WHAT TO PRODUCE:
Where a line of the records contains the word "minus", show that line.

Structured diff data:
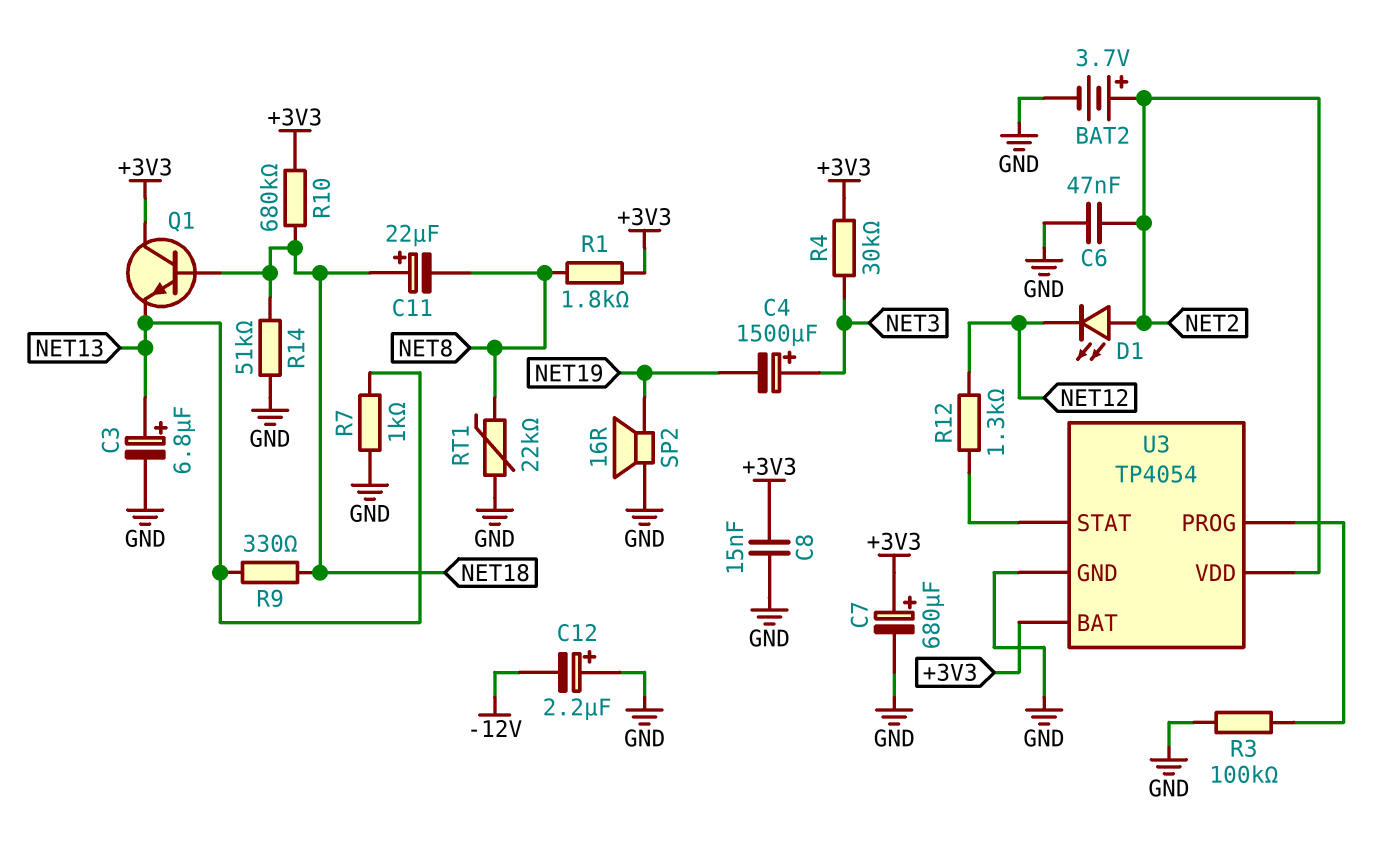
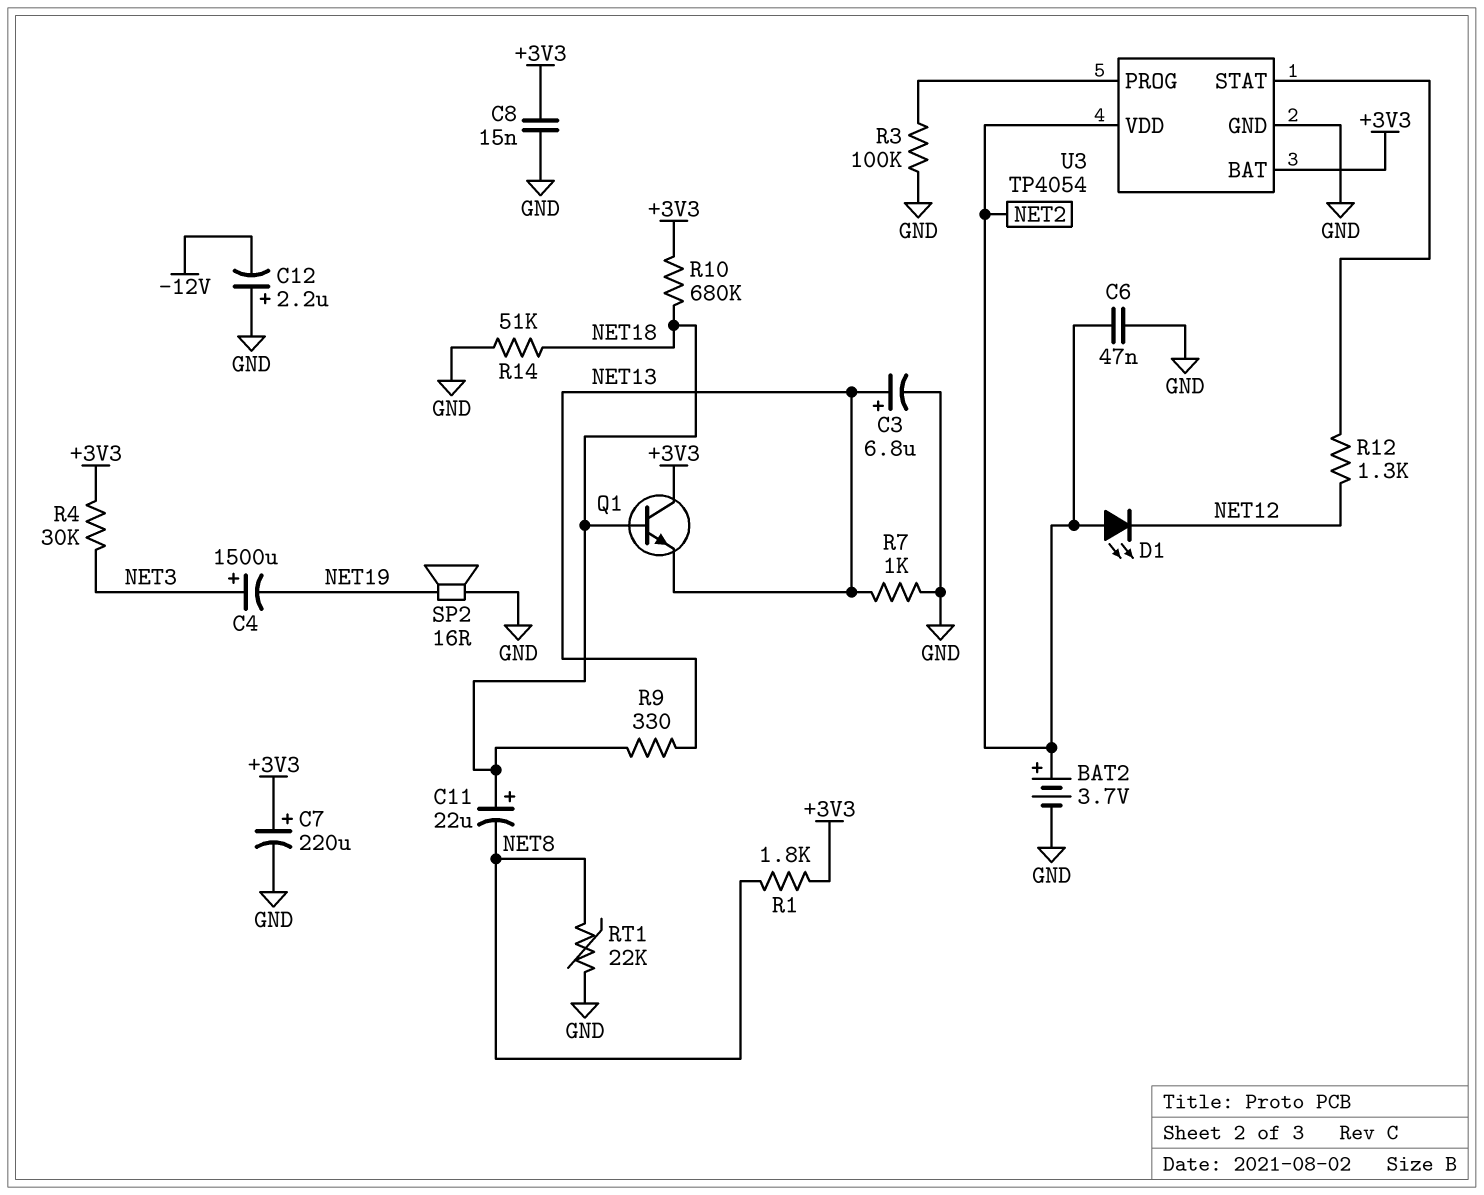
C7: 680uF (plus +3V3, minus GND) -> 220uF (plus +3V3, minus GND)

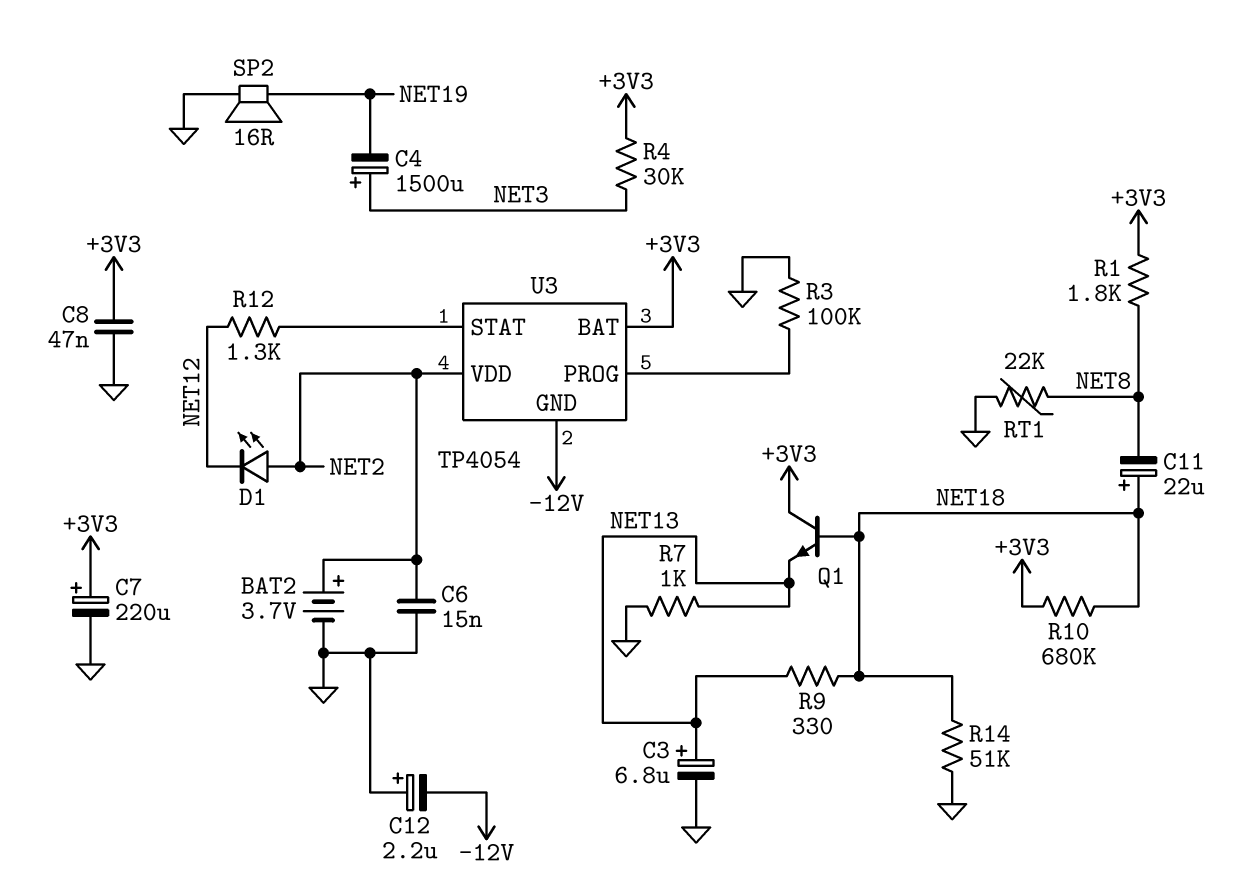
C6: 47nF (GND, NET2) -> 15nF (GND, NET2)
C8: 15nF (+3V3, GND) -> 47nF (+3V3, GND)
U3 pin GND: GND -> -12V

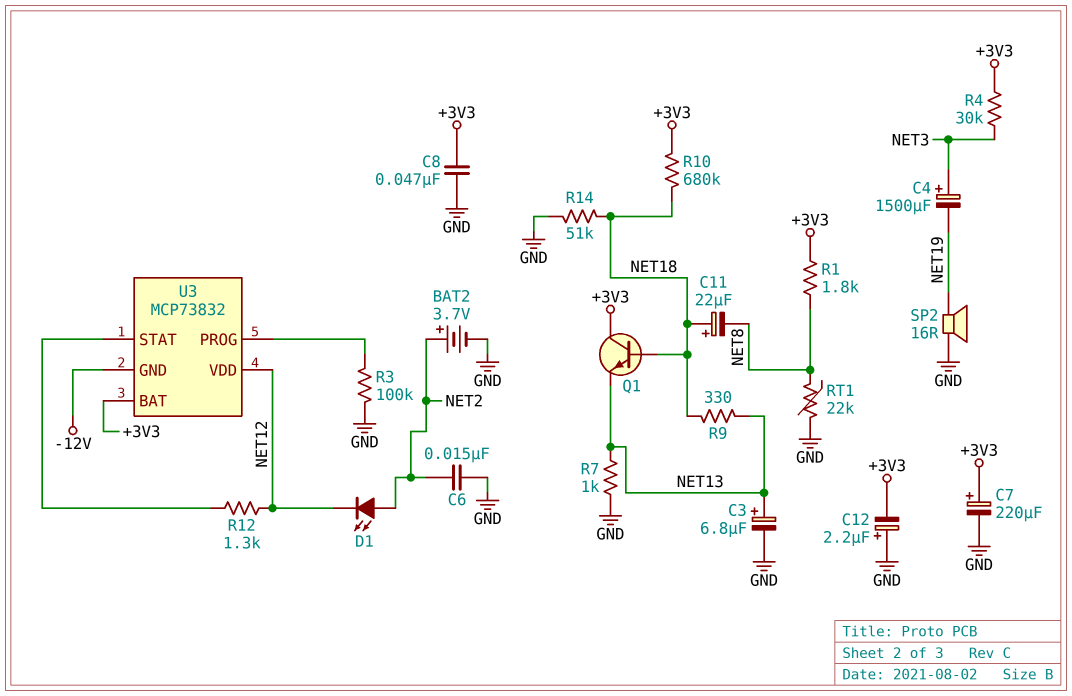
C12: 2.2uF (plus GND, minus -12V) -> 2.2uF (plus GND, minus +3V3)
U3: TP4054 -> MCP73832
U3 pin VDD: NET2 -> NET12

WRITTEN RESPONSE:
C7: 680uF (plus +3V3, minus GND) -> 220uF (plus +3V3, minus GND)
C12: 2.2uF (plus GND, minus -12V) -> 2.2uF (plus GND, minus +3V3)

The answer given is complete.